**Given records:**
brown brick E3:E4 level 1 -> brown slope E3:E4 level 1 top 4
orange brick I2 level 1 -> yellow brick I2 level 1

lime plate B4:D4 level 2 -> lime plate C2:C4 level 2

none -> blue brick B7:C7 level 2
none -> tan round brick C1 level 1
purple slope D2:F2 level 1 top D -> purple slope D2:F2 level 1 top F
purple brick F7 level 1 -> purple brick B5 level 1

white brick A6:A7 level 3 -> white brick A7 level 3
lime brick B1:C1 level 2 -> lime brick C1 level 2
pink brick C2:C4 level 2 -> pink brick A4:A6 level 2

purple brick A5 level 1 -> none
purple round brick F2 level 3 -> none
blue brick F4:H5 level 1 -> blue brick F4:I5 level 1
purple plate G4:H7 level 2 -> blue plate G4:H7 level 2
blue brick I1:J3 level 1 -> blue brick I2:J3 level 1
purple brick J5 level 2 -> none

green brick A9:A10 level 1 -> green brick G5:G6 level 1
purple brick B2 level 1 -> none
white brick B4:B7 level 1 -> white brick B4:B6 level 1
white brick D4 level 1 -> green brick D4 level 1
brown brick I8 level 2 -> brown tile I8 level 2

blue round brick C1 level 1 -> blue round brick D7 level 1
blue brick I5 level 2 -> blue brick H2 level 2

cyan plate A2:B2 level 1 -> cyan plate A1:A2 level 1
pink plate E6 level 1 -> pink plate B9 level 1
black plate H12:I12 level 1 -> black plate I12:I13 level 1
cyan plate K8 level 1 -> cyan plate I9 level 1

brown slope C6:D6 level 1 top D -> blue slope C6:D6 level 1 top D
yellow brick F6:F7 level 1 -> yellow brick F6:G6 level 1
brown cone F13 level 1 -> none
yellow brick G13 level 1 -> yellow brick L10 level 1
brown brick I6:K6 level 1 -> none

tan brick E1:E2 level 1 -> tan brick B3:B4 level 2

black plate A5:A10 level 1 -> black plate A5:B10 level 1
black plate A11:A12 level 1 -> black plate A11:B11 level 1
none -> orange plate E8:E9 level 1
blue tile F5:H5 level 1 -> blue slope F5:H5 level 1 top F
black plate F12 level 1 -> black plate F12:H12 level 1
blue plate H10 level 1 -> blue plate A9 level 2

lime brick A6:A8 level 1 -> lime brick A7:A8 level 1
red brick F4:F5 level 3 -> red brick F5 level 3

**Assignment:** Output the full listing above without altering a single word.

**Answer for the task:**
brown brick E3:E4 level 1 -> brown slope E3:E4 level 1 top 4
orange brick I2 level 1 -> yellow brick I2 level 1

lime plate B4:D4 level 2 -> lime plate C2:C4 level 2

none -> blue brick B7:C7 level 2
none -> tan round brick C1 level 1
purple slope D2:F2 level 1 top D -> purple slope D2:F2 level 1 top F
purple brick F7 level 1 -> purple brick B5 level 1

white brick A6:A7 level 3 -> white brick A7 level 3
lime brick B1:C1 level 2 -> lime brick C1 level 2
pink brick C2:C4 level 2 -> pink brick A4:A6 level 2

purple brick A5 level 1 -> none
purple round brick F2 level 3 -> none
blue brick F4:H5 level 1 -> blue brick F4:I5 level 1
purple plate G4:H7 level 2 -> blue plate G4:H7 level 2
blue brick I1:J3 level 1 -> blue brick I2:J3 level 1
purple brick J5 level 2 -> none

green brick A9:A10 level 1 -> green brick G5:G6 level 1
purple brick B2 level 1 -> none
white brick B4:B7 level 1 -> white brick B4:B6 level 1
white brick D4 level 1 -> green brick D4 level 1
brown brick I8 level 2 -> brown tile I8 level 2

blue round brick C1 level 1 -> blue round brick D7 level 1
blue brick I5 level 2 -> blue brick H2 level 2

cyan plate A2:B2 level 1 -> cyan plate A1:A2 level 1
pink plate E6 level 1 -> pink plate B9 level 1
black plate H12:I12 level 1 -> black plate I12:I13 level 1
cyan plate K8 level 1 -> cyan plate I9 level 1

brown slope C6:D6 level 1 top D -> blue slope C6:D6 level 1 top D
yellow brick F6:F7 level 1 -> yellow brick F6:G6 level 1
brown cone F13 level 1 -> none
yellow brick G13 level 1 -> yellow brick L10 level 1
brown brick I6:K6 level 1 -> none

tan brick E1:E2 level 1 -> tan brick B3:B4 level 2

black plate A5:A10 level 1 -> black plate A5:B10 level 1
black plate A11:A12 level 1 -> black plate A11:B11 level 1
none -> orange plate E8:E9 level 1
blue tile F5:H5 level 1 -> blue slope F5:H5 level 1 top F
black plate F12 level 1 -> black plate F12:H12 level 1
blue plate H10 level 1 -> blue plate A9 level 2

lime brick A6:A8 level 1 -> lime brick A7:A8 level 1
red brick F4:F5 level 3 -> red brick F5 level 3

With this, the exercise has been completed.